From the entries below, output the line with "Talra Metrics: [535,36,829,203]" and each following line up to and including the line with "update_653.csv: [485,491,749,643] ->", exactly as written.

**Exercise input**.

+===+

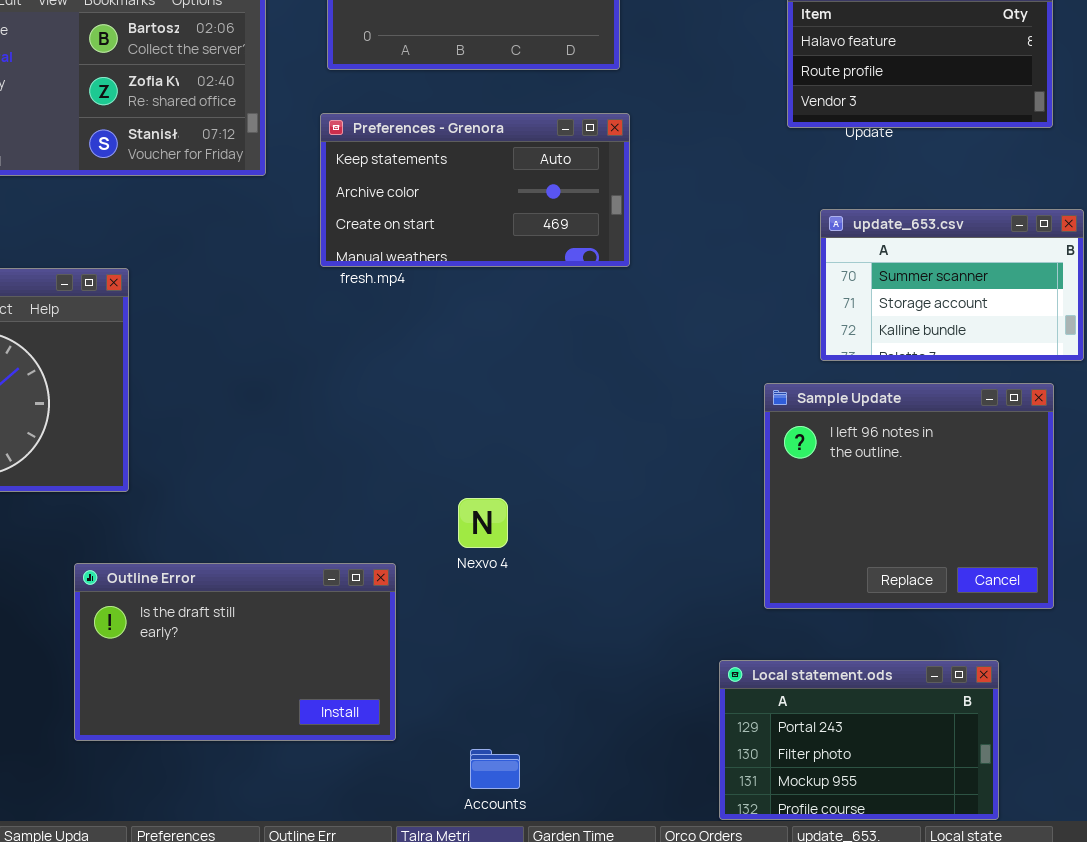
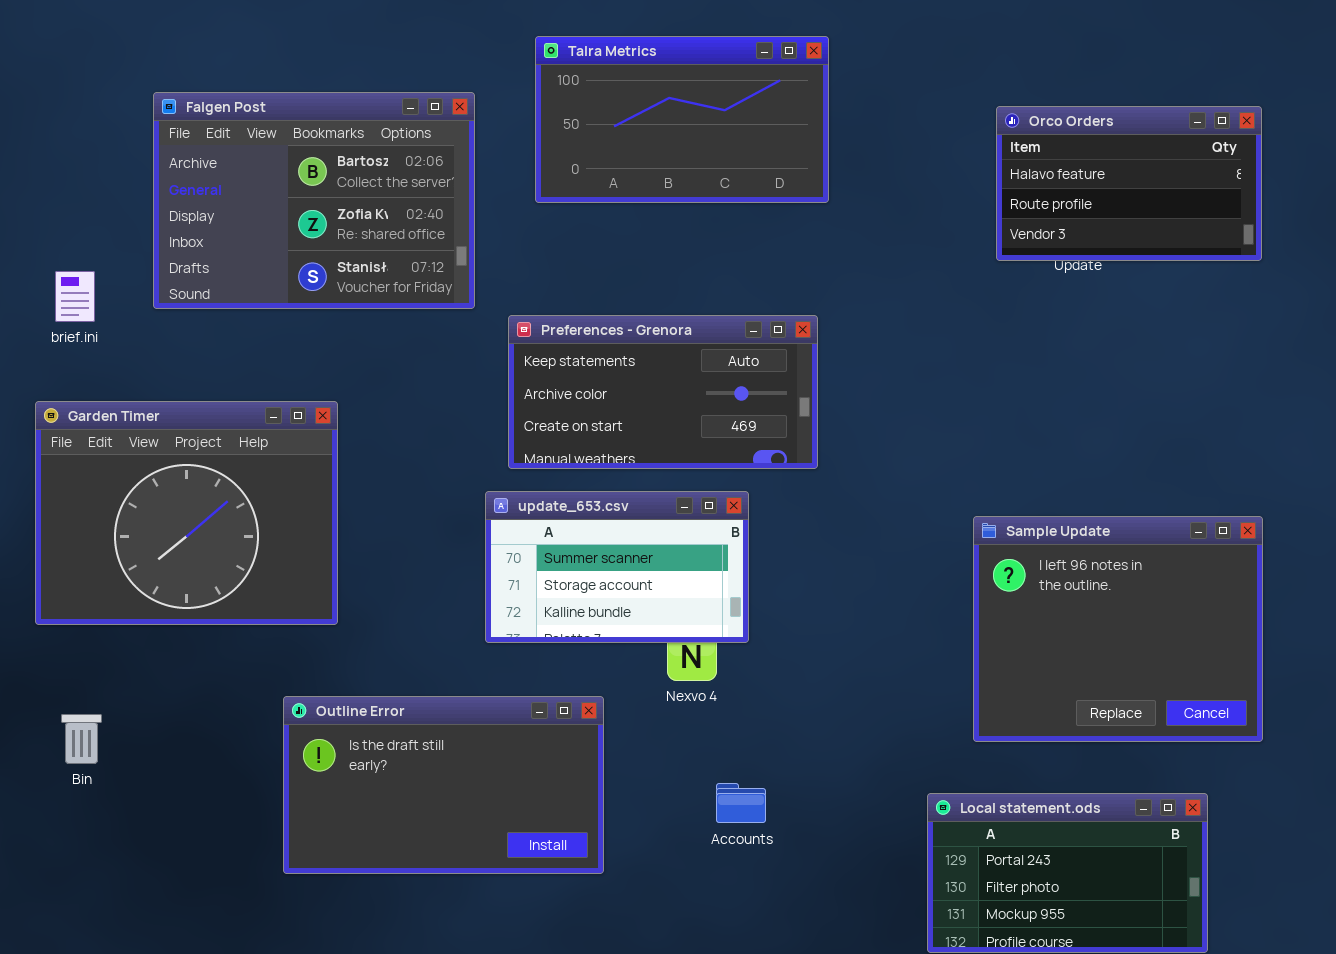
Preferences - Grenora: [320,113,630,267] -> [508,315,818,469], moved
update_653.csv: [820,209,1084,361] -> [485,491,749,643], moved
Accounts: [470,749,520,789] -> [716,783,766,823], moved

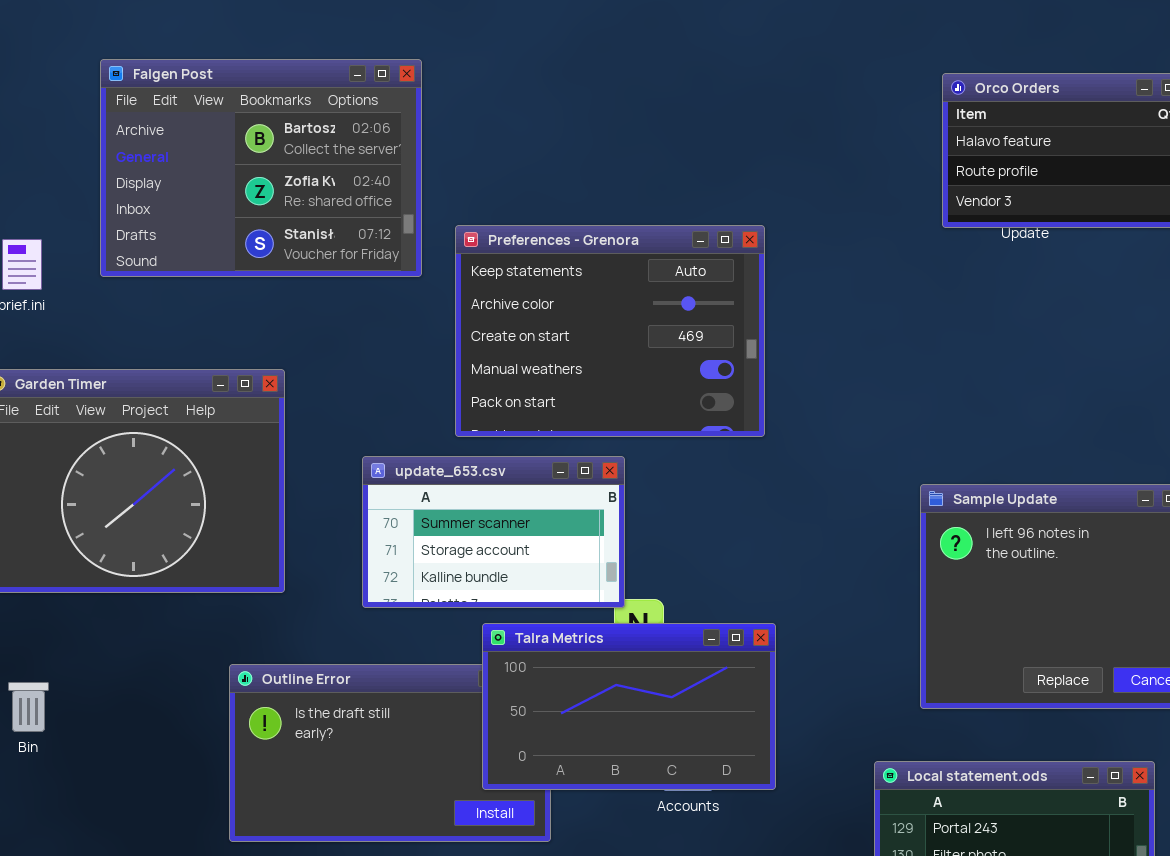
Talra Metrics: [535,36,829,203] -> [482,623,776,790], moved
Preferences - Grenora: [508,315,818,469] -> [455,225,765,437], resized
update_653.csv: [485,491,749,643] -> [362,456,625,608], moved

+===+

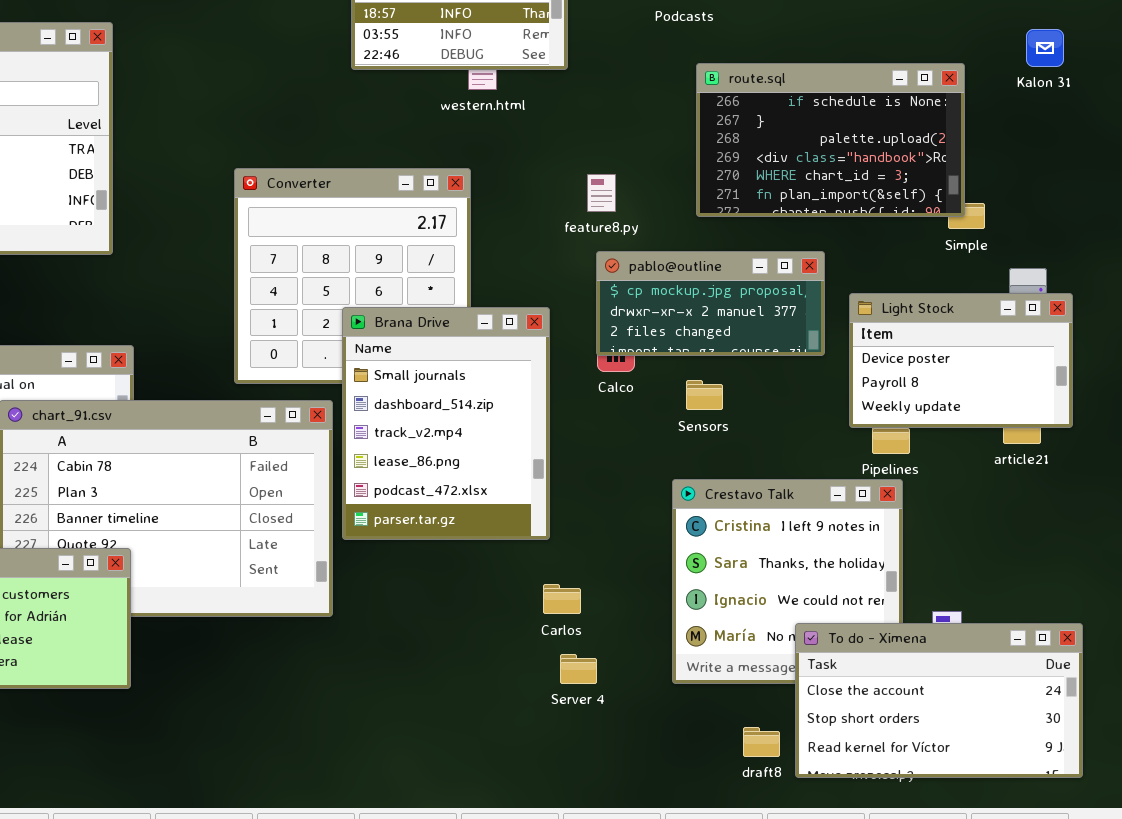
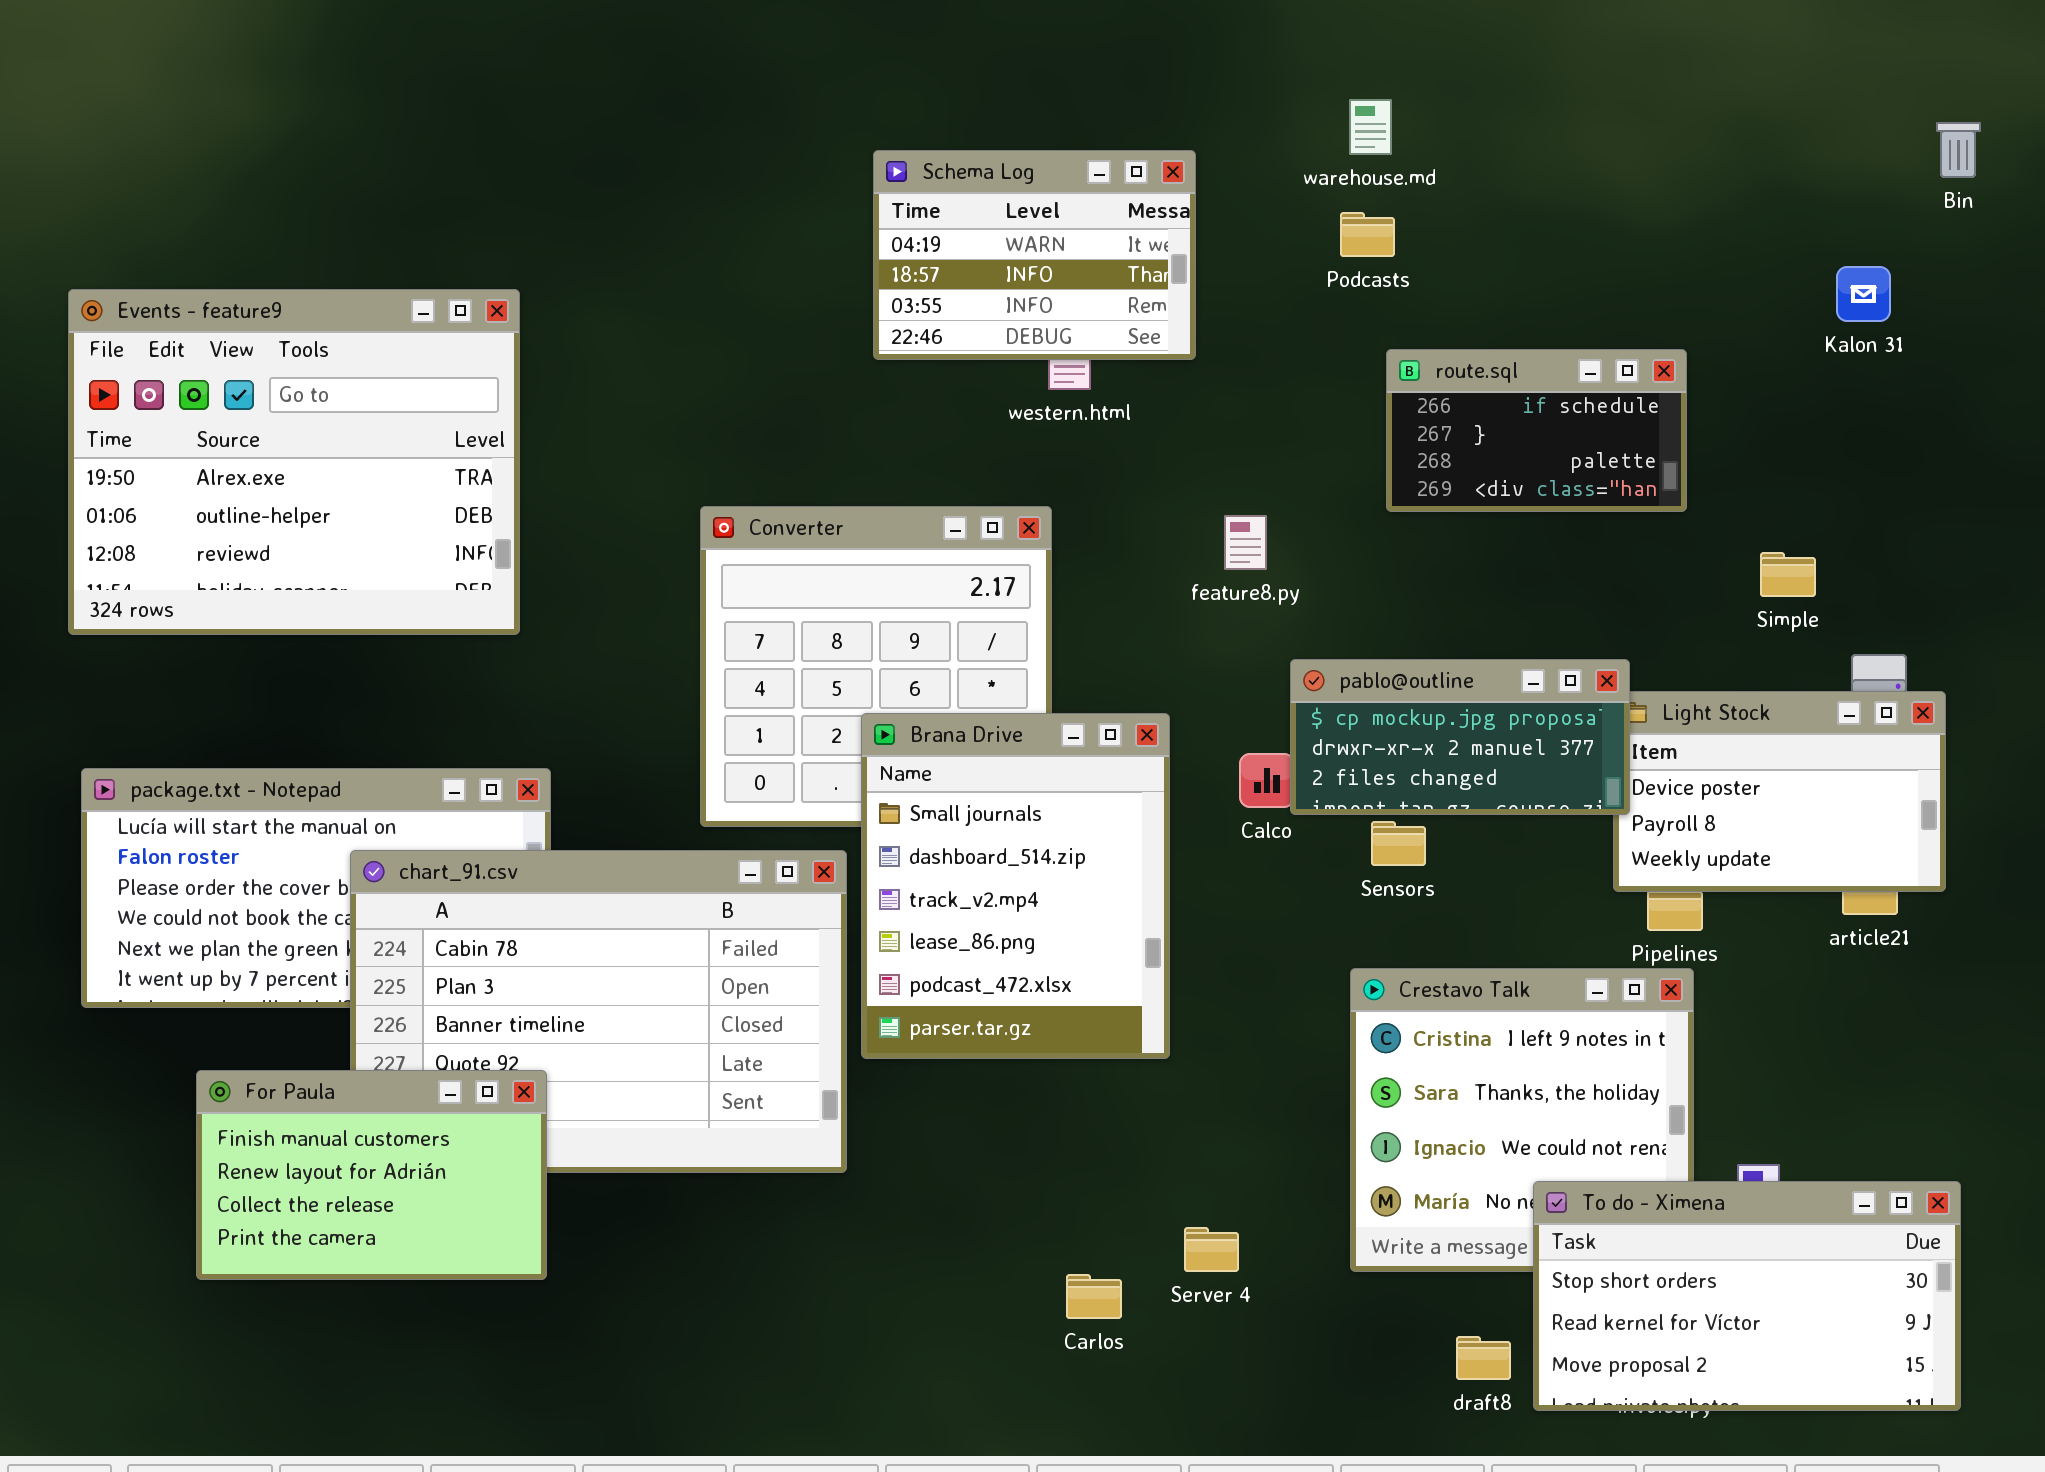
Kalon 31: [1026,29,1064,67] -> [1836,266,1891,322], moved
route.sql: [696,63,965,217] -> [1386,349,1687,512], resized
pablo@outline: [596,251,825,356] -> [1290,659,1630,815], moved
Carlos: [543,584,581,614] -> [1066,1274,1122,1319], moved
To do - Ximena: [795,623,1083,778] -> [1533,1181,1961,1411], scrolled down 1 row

+===+

**Answer section**.
Talra Metrics: [535,36,829,203] -> [482,623,776,790], moved
Preferences - Grenora: [508,315,818,469] -> [455,225,765,437], resized
update_653.csv: [485,491,749,643] -> [362,456,625,608], moved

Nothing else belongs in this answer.